_WRITTEN EXERCISE:_
Collect every line in the rows below that contains the string "alto".
────────────────────
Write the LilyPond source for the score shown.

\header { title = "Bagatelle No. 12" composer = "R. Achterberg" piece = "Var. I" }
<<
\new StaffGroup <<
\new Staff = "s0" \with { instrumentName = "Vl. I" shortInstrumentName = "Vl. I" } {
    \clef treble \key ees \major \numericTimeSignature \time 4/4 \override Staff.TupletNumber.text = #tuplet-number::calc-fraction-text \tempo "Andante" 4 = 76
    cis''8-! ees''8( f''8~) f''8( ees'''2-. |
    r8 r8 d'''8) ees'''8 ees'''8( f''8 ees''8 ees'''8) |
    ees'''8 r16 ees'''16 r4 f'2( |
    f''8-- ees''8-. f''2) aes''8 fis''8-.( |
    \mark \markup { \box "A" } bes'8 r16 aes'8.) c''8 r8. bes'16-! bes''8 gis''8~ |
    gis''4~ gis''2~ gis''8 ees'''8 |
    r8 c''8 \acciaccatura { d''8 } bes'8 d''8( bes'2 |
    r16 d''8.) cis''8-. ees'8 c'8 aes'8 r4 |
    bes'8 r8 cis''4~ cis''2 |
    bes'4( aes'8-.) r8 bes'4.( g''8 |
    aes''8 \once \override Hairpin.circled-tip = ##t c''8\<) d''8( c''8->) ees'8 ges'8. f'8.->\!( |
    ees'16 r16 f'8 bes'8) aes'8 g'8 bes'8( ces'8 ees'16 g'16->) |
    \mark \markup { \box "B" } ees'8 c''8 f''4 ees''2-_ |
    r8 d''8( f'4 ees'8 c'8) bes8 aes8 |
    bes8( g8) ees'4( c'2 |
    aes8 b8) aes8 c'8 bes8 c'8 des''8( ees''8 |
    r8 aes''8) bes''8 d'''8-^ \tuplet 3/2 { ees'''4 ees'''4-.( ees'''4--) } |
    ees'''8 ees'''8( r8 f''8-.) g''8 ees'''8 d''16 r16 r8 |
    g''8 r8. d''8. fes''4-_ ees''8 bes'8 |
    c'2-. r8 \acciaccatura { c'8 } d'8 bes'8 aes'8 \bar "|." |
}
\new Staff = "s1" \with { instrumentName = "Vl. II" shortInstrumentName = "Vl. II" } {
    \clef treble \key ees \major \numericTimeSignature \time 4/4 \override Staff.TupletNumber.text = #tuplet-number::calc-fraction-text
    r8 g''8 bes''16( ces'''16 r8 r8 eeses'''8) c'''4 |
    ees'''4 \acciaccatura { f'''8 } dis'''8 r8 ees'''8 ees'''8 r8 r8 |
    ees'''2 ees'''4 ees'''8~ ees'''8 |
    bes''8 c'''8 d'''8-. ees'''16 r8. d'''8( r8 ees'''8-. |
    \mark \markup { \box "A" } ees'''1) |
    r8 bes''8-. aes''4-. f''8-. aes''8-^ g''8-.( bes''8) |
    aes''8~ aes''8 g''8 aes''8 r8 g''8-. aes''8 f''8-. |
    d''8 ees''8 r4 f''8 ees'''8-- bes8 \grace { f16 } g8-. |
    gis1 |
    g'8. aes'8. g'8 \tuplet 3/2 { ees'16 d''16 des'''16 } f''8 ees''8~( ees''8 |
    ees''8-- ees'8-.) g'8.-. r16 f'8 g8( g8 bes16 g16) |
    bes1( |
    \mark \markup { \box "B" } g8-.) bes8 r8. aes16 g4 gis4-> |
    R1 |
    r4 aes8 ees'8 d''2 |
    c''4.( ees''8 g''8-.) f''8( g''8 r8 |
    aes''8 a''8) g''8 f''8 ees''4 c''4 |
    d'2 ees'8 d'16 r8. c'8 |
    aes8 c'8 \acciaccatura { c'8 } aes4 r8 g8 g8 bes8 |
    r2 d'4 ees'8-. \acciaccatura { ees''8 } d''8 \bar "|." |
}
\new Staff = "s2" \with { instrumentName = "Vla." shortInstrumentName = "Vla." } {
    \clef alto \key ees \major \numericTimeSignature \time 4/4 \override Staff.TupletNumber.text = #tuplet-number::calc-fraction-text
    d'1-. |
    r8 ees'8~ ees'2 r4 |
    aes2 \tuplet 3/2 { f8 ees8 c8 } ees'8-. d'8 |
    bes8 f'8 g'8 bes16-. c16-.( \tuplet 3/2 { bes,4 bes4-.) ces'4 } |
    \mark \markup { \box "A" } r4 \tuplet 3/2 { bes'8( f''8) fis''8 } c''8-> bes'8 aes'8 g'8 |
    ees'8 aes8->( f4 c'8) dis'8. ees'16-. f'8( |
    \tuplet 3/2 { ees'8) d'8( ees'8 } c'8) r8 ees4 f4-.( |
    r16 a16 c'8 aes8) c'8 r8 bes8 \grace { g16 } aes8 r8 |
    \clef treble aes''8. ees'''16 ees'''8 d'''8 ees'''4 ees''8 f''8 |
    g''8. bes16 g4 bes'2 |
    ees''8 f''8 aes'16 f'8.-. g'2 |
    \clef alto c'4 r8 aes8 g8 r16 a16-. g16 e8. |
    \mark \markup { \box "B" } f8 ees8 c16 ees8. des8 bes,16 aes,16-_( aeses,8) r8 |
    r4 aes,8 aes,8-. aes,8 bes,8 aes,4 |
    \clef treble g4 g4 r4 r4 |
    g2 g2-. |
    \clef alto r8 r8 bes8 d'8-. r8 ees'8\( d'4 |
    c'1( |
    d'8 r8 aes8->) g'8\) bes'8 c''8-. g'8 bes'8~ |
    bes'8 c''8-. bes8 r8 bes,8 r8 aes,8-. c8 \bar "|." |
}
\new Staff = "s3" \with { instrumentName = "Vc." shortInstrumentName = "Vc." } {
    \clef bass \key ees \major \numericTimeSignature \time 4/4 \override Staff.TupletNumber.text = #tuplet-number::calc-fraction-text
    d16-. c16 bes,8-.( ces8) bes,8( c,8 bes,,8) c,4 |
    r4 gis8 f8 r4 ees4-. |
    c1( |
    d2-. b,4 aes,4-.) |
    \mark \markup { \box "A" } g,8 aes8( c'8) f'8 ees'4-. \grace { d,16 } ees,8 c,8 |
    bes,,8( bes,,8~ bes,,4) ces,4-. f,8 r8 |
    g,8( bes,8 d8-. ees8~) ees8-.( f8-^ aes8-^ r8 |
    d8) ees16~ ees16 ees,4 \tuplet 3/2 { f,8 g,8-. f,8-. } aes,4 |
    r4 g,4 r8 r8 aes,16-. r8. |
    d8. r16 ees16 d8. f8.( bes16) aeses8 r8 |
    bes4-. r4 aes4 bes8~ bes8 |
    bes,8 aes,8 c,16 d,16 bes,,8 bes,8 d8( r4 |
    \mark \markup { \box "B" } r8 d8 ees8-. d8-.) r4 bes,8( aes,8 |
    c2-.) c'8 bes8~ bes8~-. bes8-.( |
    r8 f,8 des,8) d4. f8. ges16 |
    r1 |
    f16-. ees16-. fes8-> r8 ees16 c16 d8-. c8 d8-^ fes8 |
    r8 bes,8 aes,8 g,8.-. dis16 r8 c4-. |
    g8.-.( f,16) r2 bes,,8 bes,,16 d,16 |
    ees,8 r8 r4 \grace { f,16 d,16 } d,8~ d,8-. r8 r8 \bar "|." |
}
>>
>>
────────────────────
_WRITTEN SOLUTION:_
    \clef alto \key ees \major \numericTimeSignature \time 4/4 \override Staff.TupletNumber.text = #tuplet-number::calc-fraction-text
    \clef alto c'4 r8 aes8 g8 r16 a16-. g16 e8. |
    \clef alto r8 r8 bes8 d'8-. r8 ees'8\( d'4 |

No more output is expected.